[BEGIN GIVEN DATA]

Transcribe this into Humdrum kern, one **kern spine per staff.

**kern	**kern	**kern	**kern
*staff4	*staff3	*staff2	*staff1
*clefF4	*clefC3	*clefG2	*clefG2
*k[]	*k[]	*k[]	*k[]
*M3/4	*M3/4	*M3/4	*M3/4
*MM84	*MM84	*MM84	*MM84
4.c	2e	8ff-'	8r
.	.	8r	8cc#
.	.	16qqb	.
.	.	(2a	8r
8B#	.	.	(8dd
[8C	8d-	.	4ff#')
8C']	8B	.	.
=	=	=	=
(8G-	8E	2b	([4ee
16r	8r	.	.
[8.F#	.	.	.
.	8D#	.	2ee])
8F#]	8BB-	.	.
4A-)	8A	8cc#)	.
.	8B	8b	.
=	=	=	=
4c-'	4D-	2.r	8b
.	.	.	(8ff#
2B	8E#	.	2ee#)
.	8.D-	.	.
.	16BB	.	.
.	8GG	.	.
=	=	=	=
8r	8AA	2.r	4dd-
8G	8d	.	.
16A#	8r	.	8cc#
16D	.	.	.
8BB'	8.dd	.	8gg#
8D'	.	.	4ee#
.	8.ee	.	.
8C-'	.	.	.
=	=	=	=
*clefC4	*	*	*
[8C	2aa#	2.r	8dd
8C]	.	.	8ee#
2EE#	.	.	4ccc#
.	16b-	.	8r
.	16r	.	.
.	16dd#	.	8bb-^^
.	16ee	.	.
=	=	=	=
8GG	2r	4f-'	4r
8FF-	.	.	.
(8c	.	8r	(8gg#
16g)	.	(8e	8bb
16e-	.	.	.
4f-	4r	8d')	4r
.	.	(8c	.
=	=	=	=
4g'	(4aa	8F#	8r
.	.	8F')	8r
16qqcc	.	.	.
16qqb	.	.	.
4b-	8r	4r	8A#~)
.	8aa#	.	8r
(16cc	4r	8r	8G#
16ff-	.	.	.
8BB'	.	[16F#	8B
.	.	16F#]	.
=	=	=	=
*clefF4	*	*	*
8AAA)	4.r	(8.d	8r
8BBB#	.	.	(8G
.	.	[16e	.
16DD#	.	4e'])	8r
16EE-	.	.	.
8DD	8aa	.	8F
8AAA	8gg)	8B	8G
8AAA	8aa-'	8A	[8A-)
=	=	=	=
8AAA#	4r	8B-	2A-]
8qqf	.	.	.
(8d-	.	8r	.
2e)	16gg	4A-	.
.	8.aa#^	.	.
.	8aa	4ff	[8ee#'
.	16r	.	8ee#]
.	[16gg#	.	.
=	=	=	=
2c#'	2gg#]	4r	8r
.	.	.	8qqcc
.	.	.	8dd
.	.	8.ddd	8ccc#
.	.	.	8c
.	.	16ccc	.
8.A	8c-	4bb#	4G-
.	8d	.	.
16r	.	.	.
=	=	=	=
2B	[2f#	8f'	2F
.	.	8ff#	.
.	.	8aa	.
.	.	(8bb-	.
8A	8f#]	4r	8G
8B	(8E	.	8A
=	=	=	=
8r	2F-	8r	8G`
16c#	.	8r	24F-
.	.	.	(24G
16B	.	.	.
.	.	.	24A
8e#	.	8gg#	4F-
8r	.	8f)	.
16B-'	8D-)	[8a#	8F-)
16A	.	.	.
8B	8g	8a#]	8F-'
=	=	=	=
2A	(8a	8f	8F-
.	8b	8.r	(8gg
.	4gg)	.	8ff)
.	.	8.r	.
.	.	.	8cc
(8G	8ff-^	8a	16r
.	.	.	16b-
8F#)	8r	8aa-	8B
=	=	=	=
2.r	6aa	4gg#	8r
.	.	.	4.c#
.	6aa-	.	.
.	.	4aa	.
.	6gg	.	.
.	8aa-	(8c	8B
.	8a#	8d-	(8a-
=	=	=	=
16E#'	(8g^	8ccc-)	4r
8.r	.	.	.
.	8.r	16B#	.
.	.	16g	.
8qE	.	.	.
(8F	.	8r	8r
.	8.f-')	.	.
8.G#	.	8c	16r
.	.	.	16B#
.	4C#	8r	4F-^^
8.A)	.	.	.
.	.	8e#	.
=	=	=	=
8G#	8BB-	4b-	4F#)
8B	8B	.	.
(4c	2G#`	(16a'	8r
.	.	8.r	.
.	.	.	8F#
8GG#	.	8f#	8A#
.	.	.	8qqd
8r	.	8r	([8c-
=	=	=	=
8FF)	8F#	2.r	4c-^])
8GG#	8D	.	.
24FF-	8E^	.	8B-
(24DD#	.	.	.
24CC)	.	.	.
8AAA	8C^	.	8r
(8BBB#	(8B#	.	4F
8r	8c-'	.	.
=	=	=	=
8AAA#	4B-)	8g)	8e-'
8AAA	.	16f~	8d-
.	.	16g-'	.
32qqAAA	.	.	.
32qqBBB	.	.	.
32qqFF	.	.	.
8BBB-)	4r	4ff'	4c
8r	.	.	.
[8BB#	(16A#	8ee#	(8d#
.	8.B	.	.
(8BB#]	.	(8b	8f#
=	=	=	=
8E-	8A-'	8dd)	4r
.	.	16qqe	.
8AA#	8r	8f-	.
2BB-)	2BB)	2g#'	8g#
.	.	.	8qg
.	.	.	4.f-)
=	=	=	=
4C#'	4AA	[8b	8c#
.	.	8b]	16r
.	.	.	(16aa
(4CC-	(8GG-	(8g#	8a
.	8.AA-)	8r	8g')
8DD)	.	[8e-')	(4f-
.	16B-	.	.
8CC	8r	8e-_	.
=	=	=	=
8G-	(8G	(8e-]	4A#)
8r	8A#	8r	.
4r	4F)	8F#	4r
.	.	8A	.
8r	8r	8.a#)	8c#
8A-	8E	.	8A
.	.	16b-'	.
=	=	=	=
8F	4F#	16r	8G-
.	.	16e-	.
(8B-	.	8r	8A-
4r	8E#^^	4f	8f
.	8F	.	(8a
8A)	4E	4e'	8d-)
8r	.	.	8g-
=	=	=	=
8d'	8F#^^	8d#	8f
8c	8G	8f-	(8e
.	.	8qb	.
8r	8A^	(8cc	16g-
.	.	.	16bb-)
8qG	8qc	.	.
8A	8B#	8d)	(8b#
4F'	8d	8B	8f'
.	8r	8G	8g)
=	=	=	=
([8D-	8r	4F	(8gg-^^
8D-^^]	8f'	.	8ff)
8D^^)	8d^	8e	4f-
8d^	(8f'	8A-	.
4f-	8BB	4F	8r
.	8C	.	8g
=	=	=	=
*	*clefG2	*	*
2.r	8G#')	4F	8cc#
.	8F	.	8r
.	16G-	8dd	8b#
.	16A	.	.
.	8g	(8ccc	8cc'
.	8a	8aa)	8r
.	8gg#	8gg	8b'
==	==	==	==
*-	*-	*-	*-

[END GIVEN DATA]

Pull out every line in the entries above that contains the string "kern".

Transcribe this into Humdrum kern, one **kern spine per staff.
**kern	**kern	**kern	**kern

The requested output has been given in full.